**TASK TO CARRY OUT**
Using the records below, filter out every line that lacks "blue" and copy the rest.

**EXCERPTED RECORDS**
#####

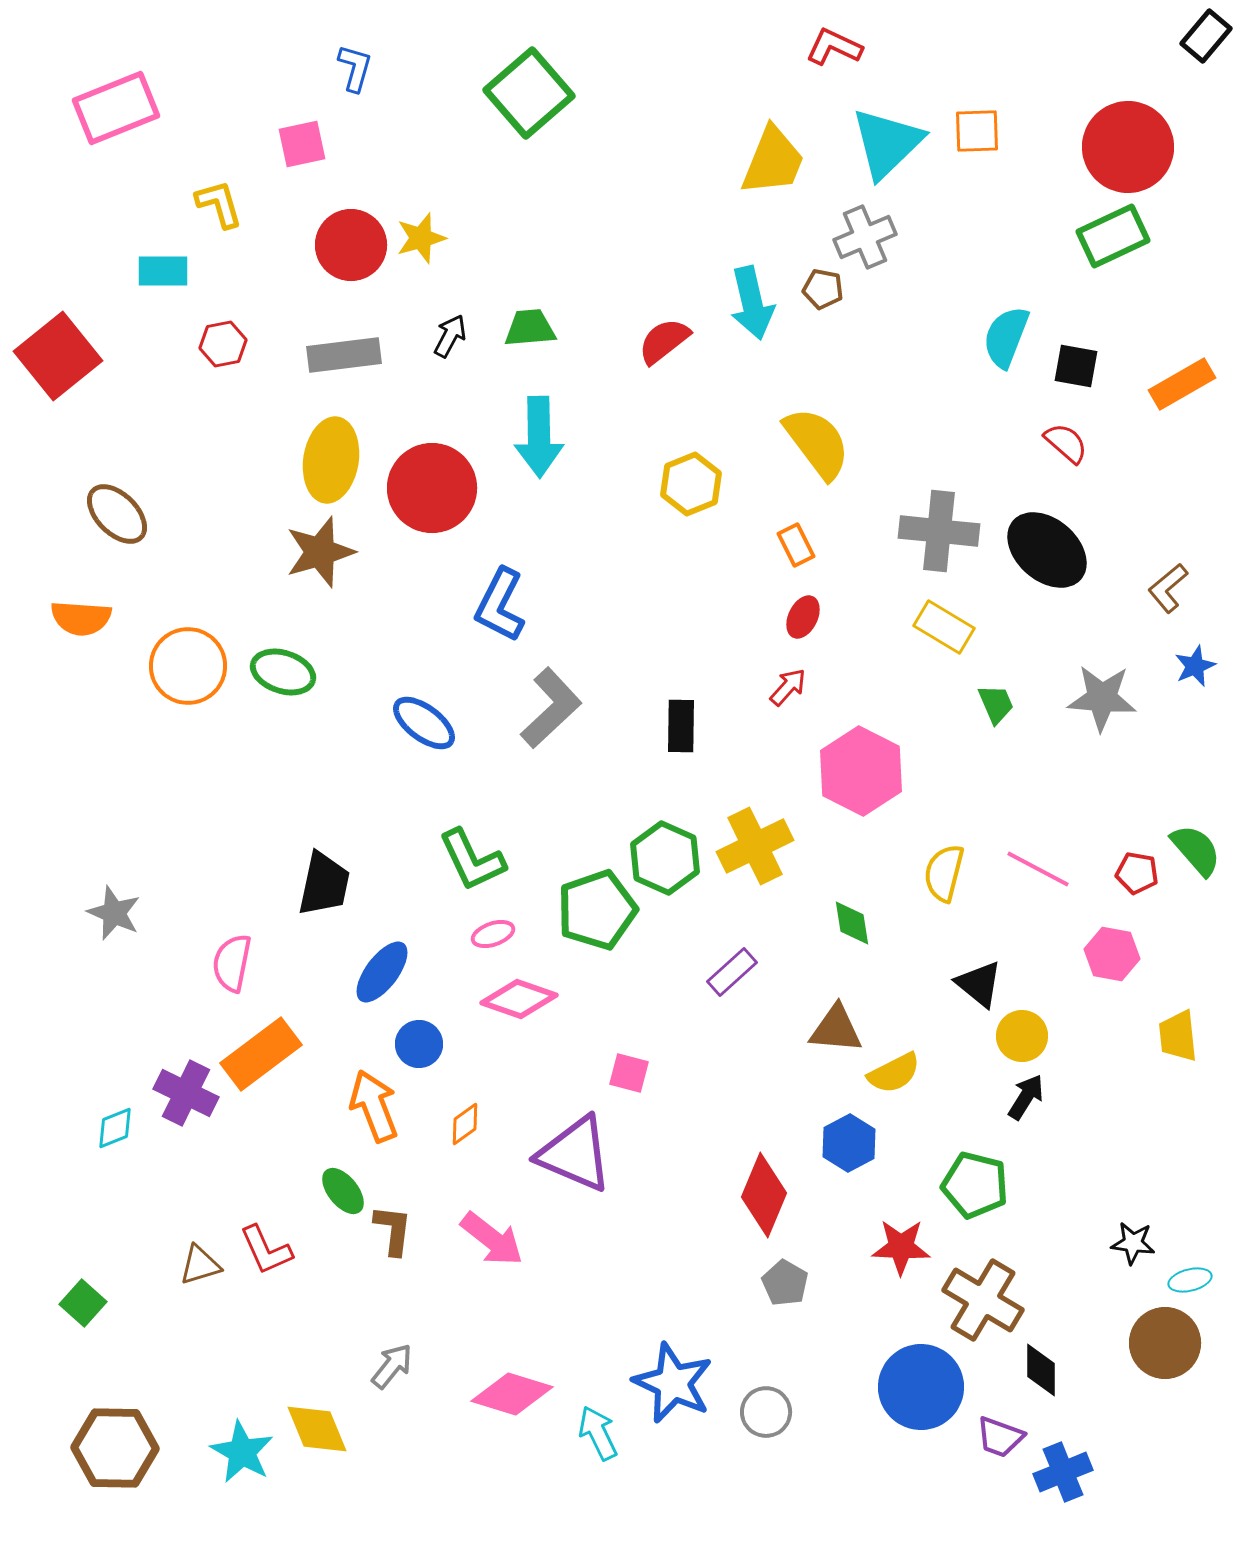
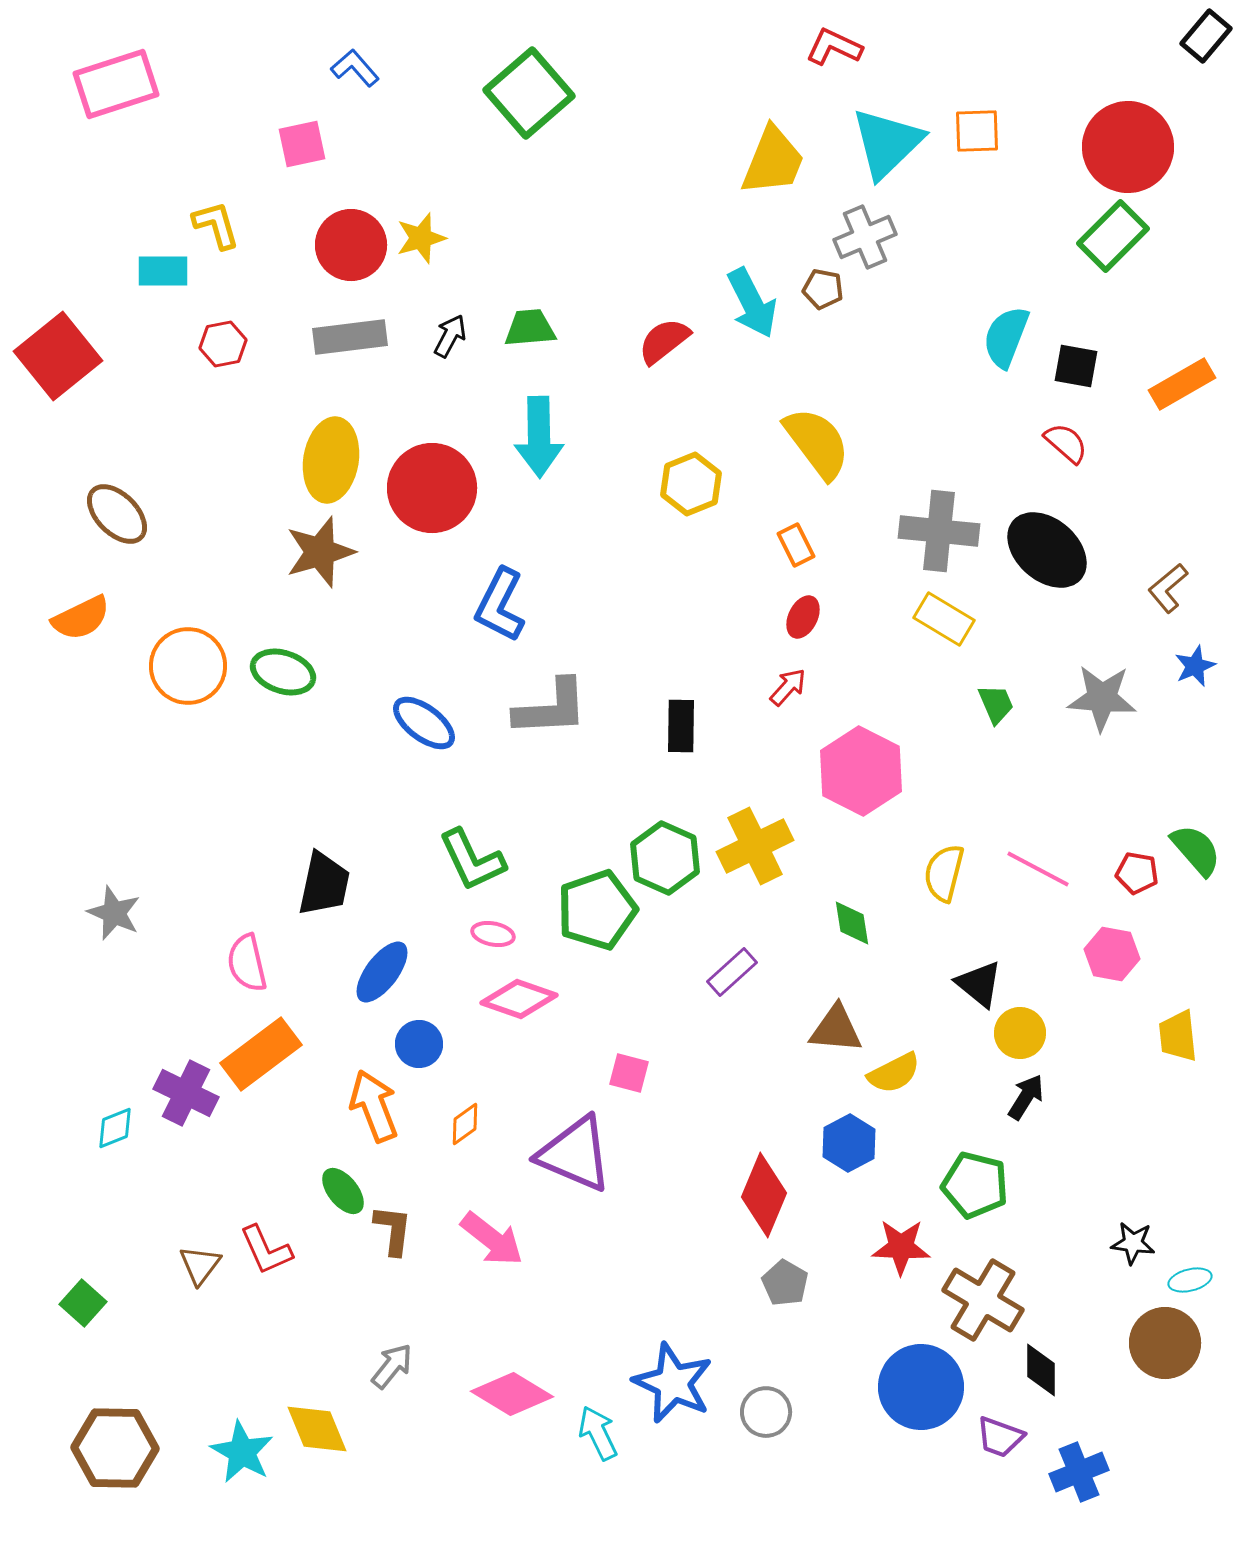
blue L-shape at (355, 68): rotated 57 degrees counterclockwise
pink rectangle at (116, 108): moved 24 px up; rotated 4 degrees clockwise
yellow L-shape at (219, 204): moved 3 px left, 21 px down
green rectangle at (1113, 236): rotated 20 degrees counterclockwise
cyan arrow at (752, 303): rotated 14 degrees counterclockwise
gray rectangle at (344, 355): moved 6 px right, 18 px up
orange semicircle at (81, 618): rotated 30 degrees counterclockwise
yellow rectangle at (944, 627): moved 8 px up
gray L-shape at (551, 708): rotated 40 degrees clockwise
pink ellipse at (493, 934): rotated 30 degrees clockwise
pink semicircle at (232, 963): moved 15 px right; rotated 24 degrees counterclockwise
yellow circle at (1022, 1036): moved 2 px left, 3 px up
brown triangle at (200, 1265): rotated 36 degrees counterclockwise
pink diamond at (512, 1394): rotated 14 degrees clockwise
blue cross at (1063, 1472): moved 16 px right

#####

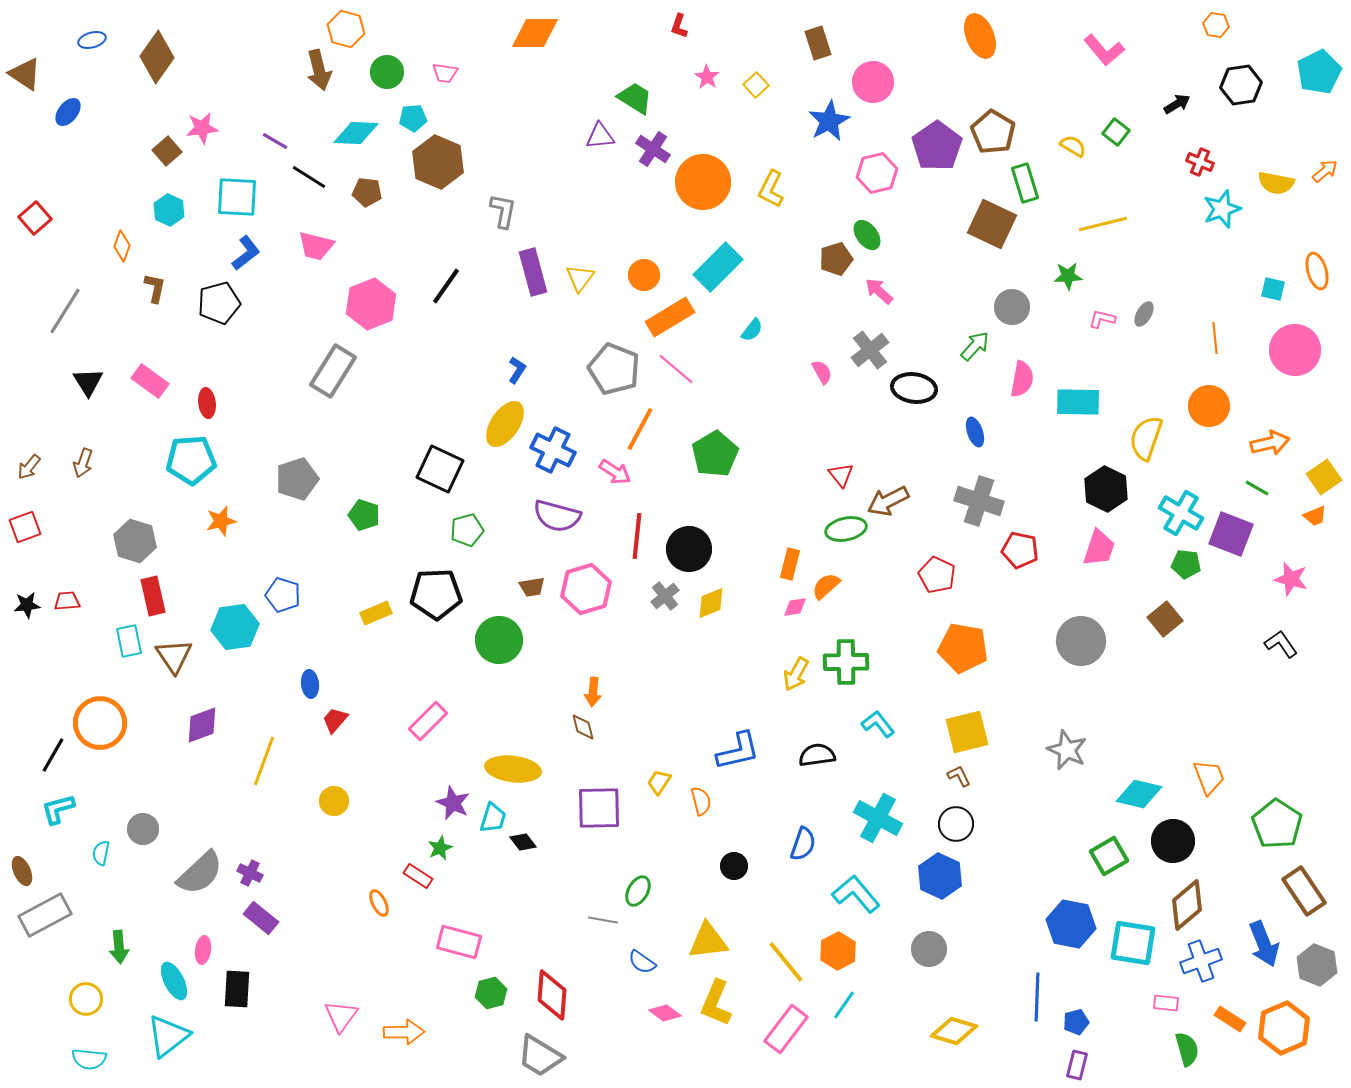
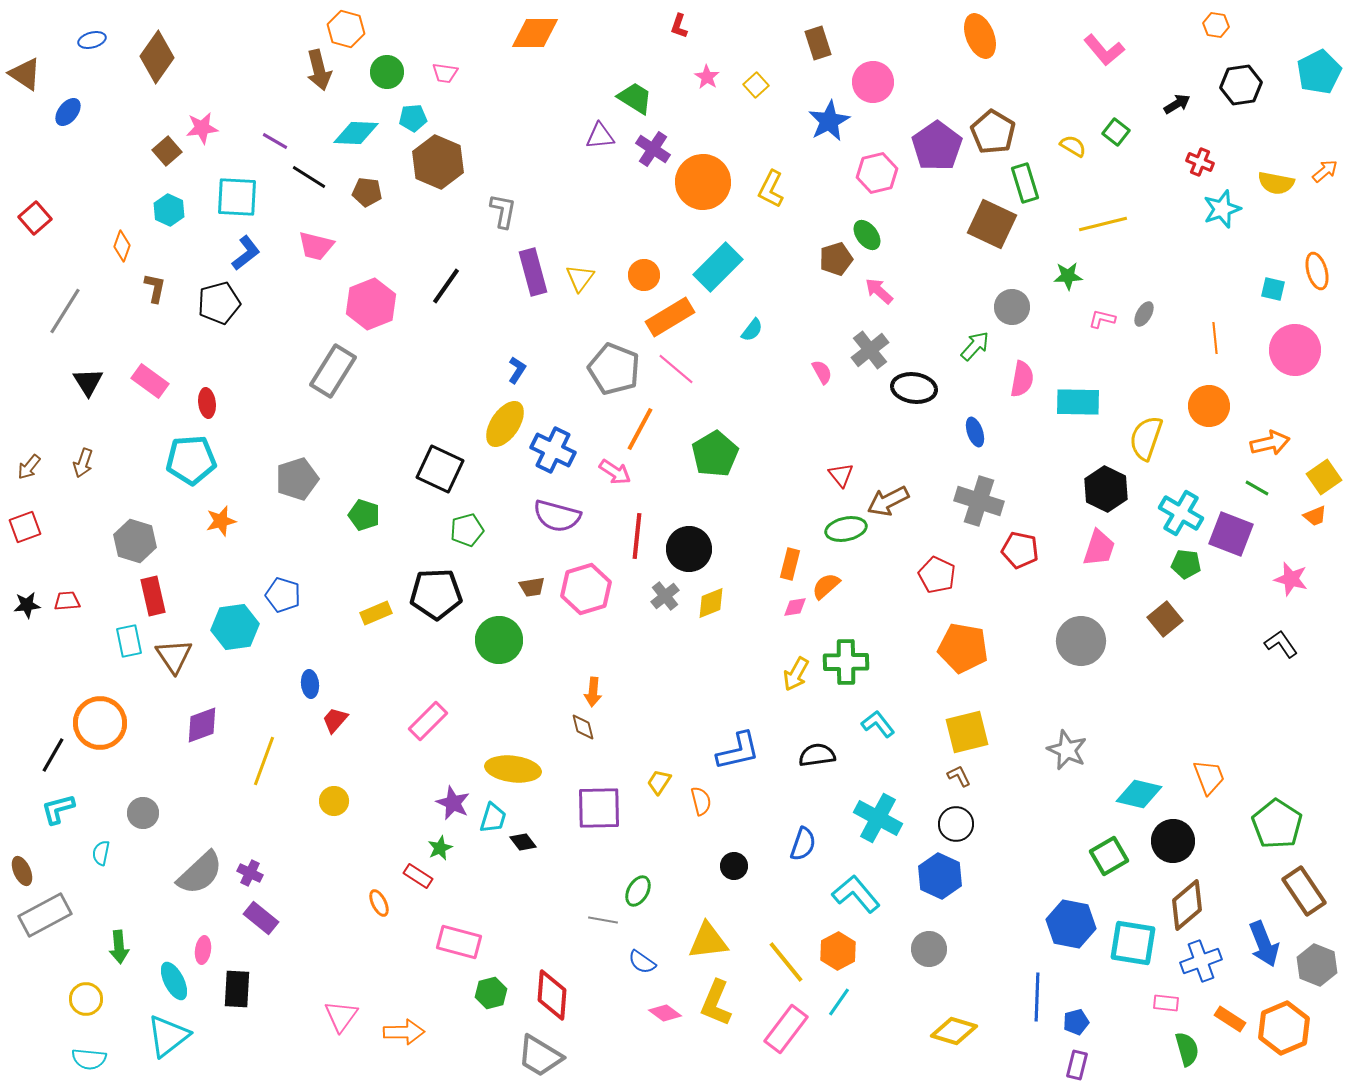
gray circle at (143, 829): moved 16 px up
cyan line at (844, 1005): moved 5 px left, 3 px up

#####

**EXERCISE SOLUTION**
blue L-shape at (355, 68): rotated 57 degrees counterclockwise
blue cross at (1063, 1472): moved 16 px right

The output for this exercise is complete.